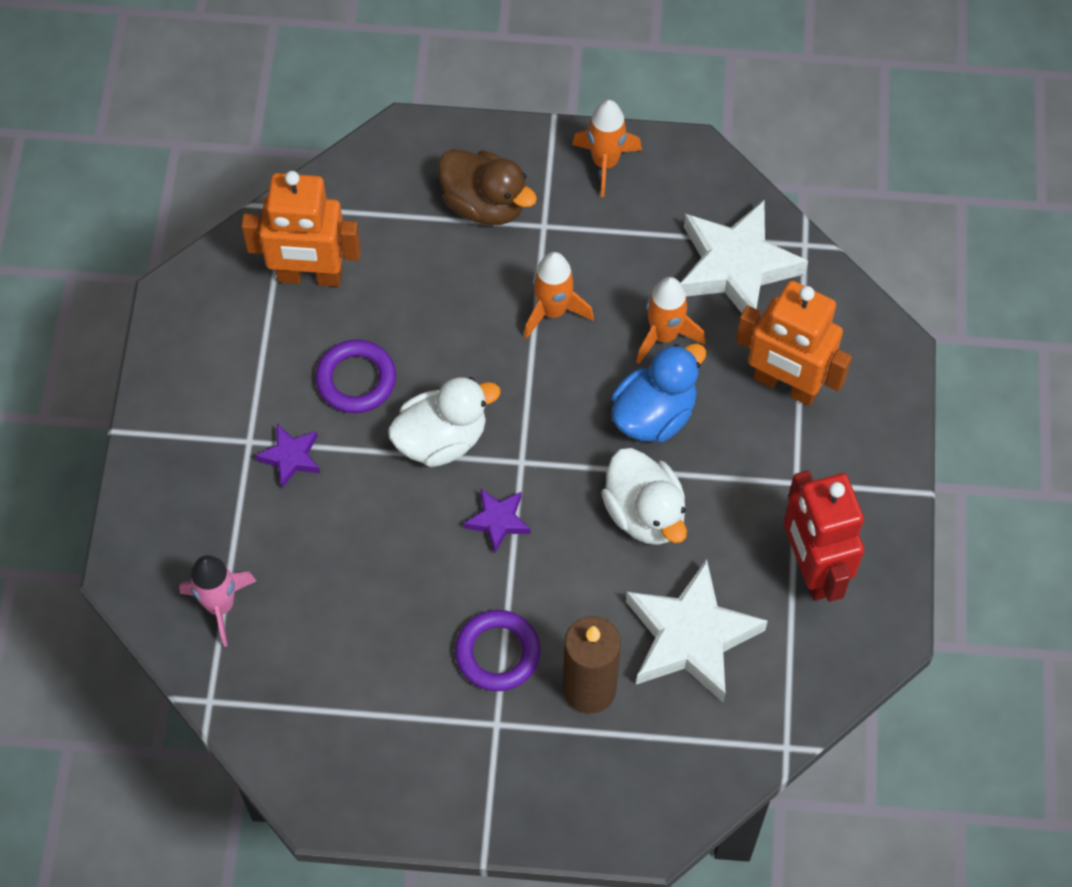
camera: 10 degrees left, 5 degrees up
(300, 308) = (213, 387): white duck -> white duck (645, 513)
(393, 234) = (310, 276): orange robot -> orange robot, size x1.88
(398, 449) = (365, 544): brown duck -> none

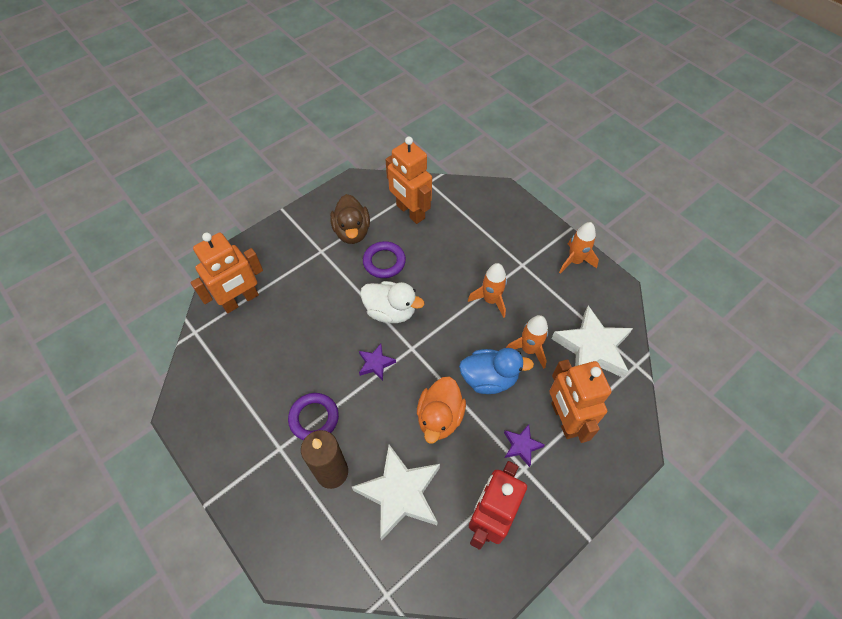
camera: 45 degrees right, 5 degrees down
(220, 605) = (240, 300): pink rocket -> orange robot
(290, 457) = (328, 269): purple star -> purple star (521, 446)
(485, 204) = (506, 238): brown duck -> brown duck (352, 232)
(645, 513) = (439, 417): white duck -> orange duck

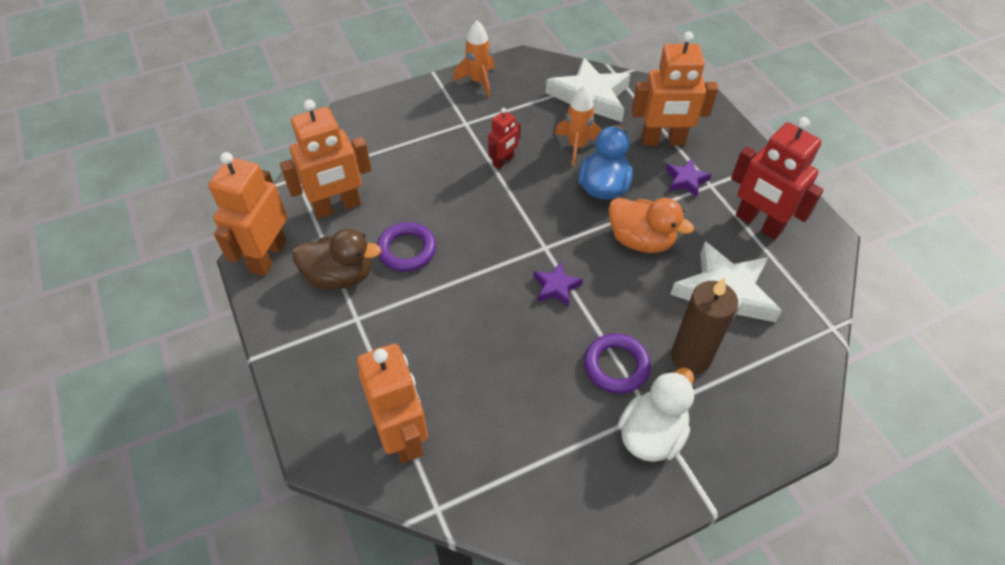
camera: 75 degrees left, 5 degrees down
(358, 190) = (268, 256): none -> orange robot
(390, 311) = (486, 258): white duck -> white duck (651, 434)
(490, 300) = (503, 161): orange rocket -> red robot

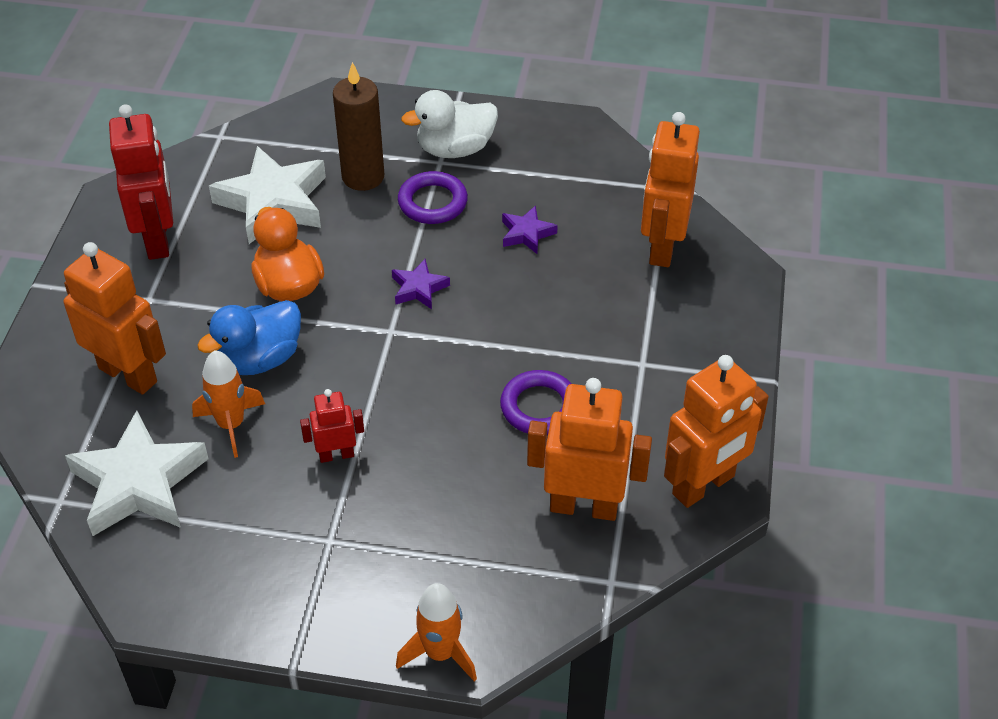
camera: 145 degrees left, 5 degrees down
(340, 276) = (633, 417): brown duck -> none
(478, 81) = (247, 604): orange rocket -> orange rocket (440, 653)
(686, 180) = (166, 317): purple star -> purple star (527, 233)

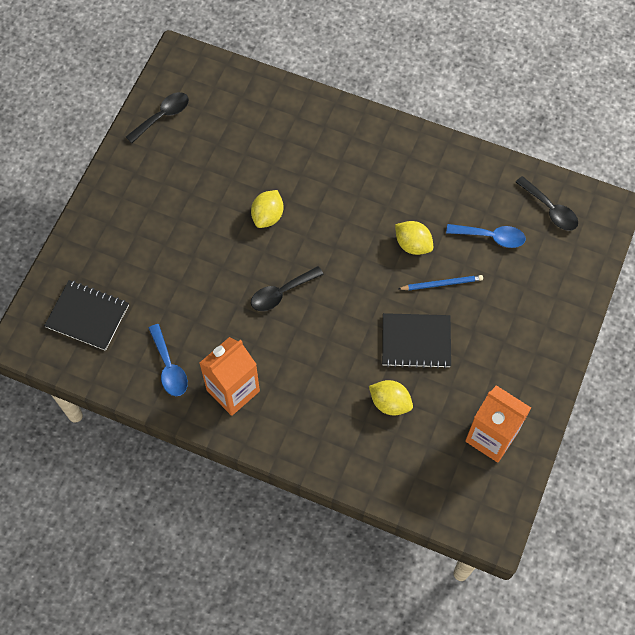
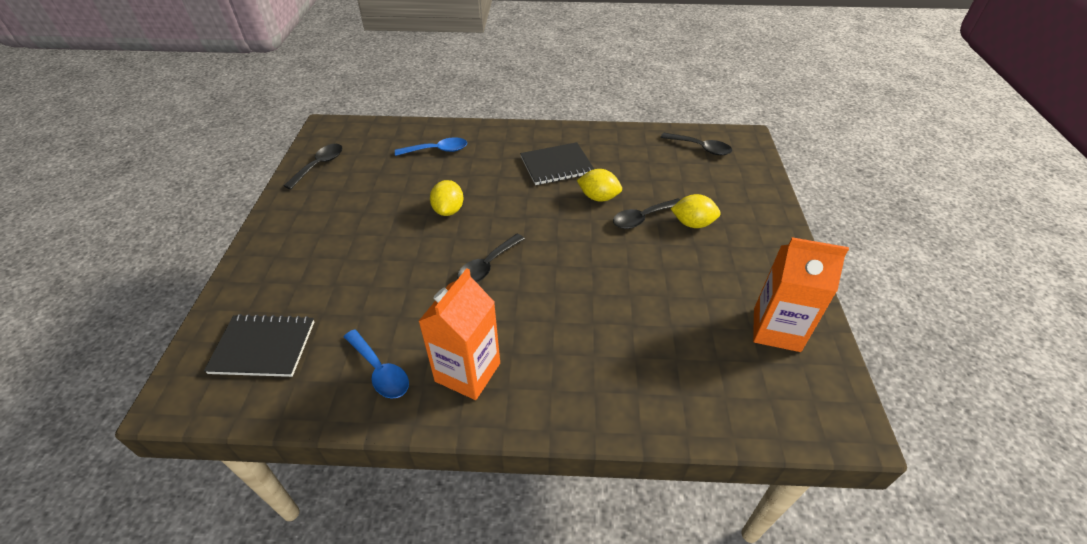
camera: 20 degrees left, 20 degrees down
(390, 403) = (652, 330): yellow lemon -> yellow lemon (692, 223)
(416, 341) = (646, 269): black notebook -> black notebook (556, 165)
(442, 284) = (642, 218): blue pencil -> black spoon
(491, 237) = (664, 176): blue spoon -> blue spoon (437, 150)

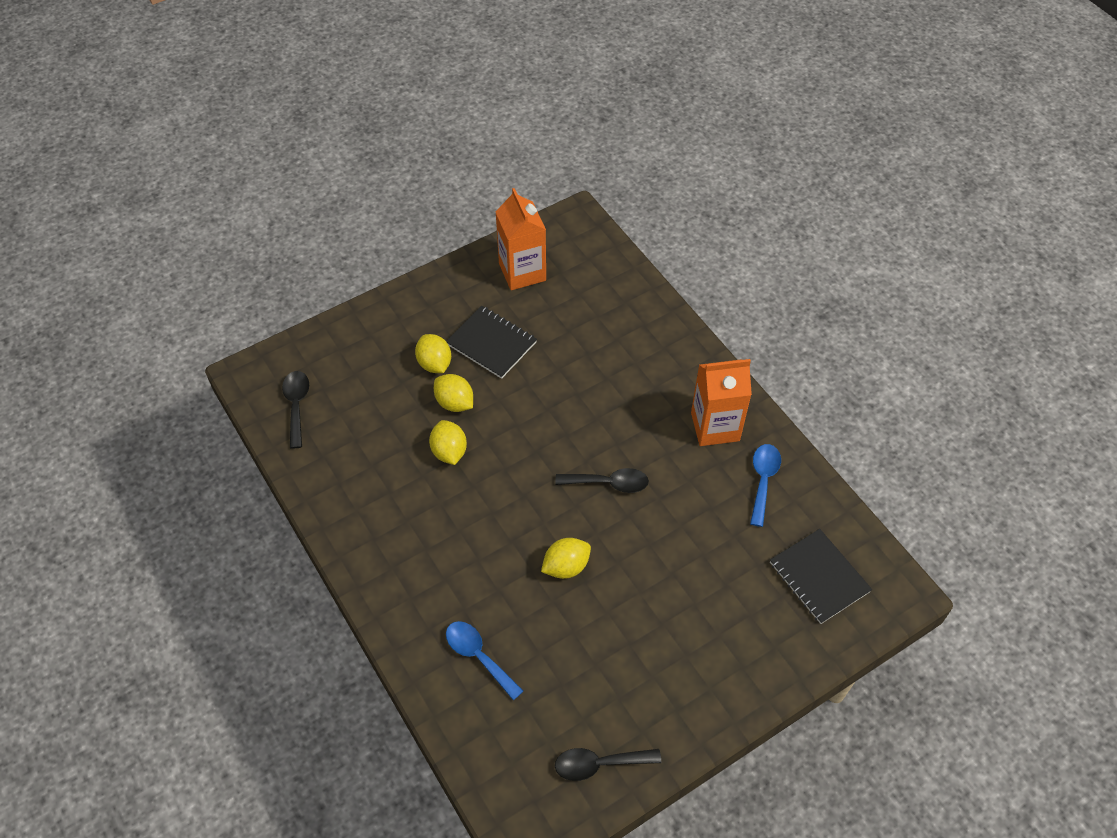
camera: 125 degrees left, 10 degrees up
(556, 165) = (421, 517): black notebook -> black notebook (491, 343)
(642, 218) = (454, 403): black spoon -> yellow lemon

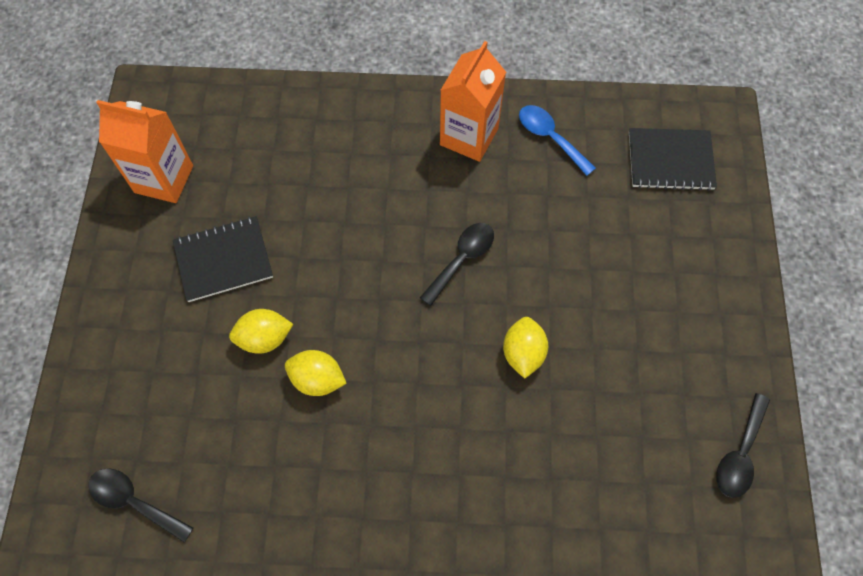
camera: 55 degrees left, 10 degrees up
(434, 364) = (202, 328): yellow lemon -> none
(479, 656) = (565, 494): blue spoon -> none

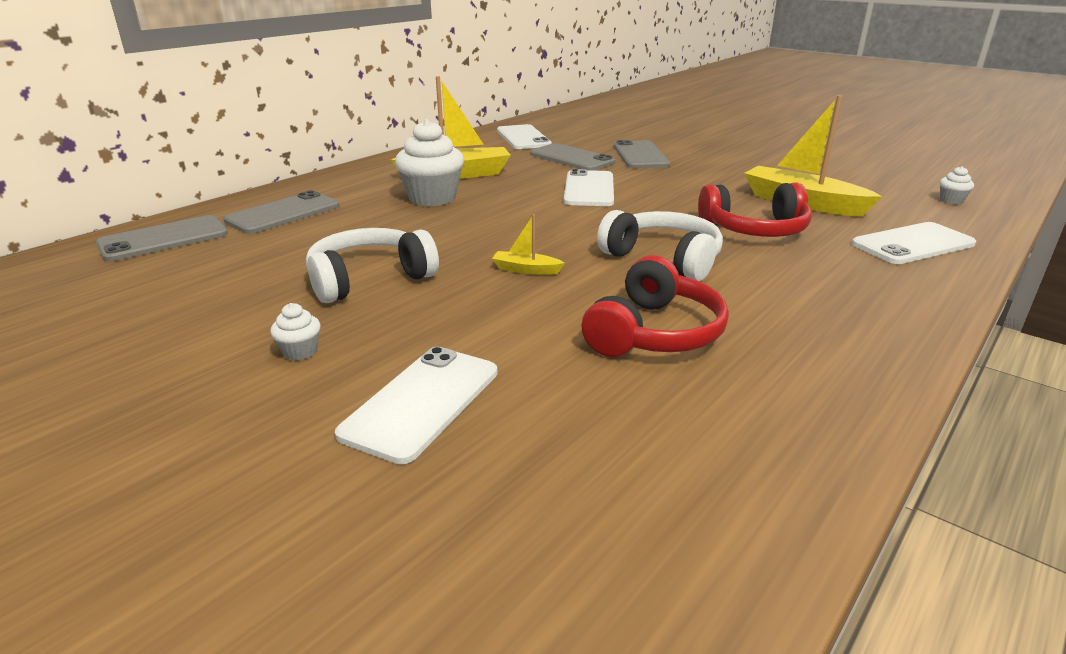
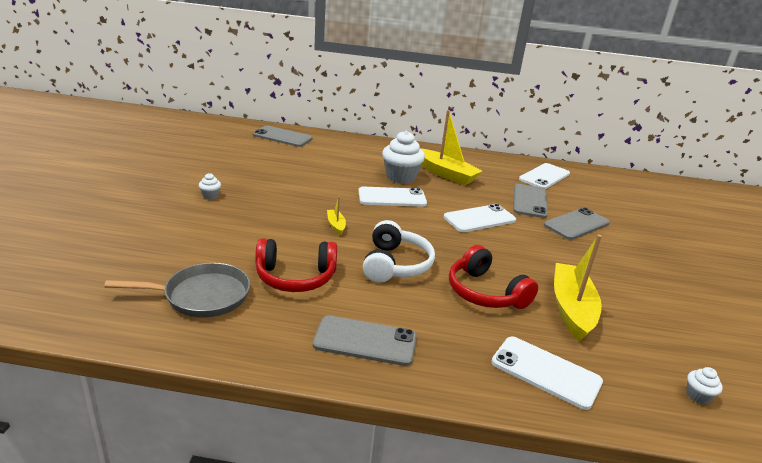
camera: 55 degrees right, 0 degrees up
(283, 213) = (336, 149): grey phone -> grey phone (365, 341)
(369, 279) = (286, 190): white headphones -> none
(422, 402) = (189, 232): white phone -> white phone (392, 197)
(665, 430) = (202, 296): none -> grey pan

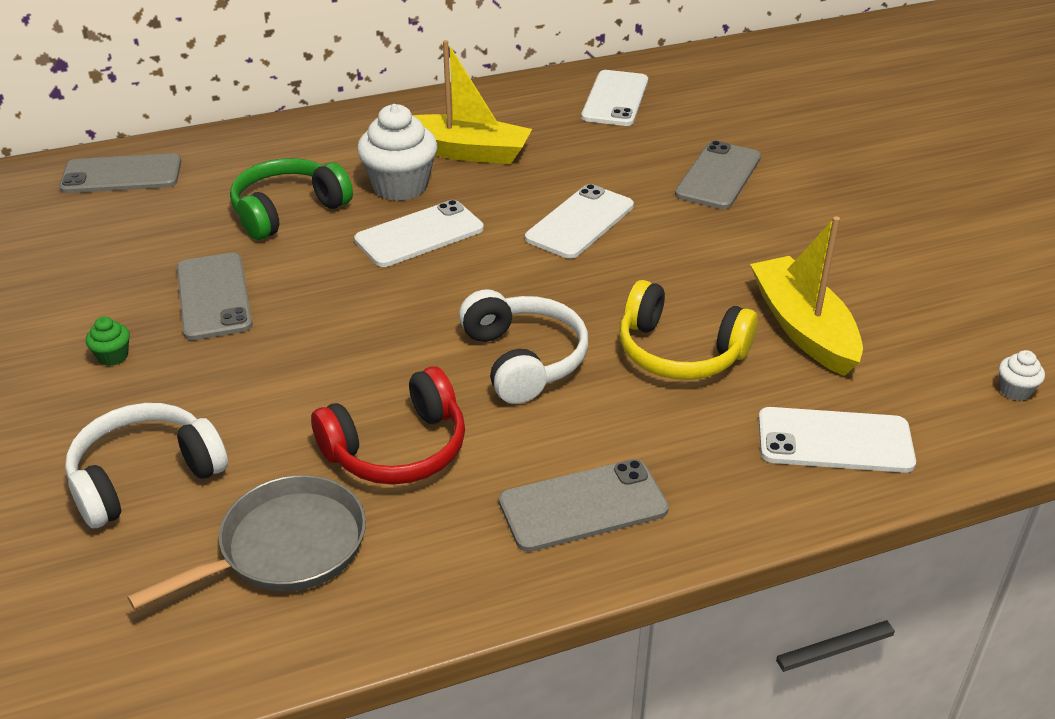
camera: 25 degrees left, 10 degrees up
(174, 244) = (145, 477): none -> white headphones
(210, 196) = (113, 356): white cupcake -> green cupcake
(336, 225) = (377, 326): yellow boat -> none
(339, 170) = (288, 211): none -> green headphones
(485, 292) = (680, 352): red headphones -> yellow headphones
(529, 201) = (627, 157): grey phone -> grey phone (214, 296)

....

Could you output exactly the lines above, from the line with "(290, 457) = (328, 269): purple" up to and including the line with "(490, 300) = (503, 161): orange", and nothing else, skipping the pictures?

(290, 457) = (328, 269): purple star -> purple star (521, 446)
(485, 204) = (506, 238): brown duck -> brown duck (352, 232)
(645, 513) = (439, 417): white duck -> orange duck

camera: 75 degrees left, 5 degrees down
(358, 190) = (268, 256): none -> orange robot
(390, 311) = (486, 258): white duck -> white duck (651, 434)
(490, 300) = (503, 161): orange rocket -> red robot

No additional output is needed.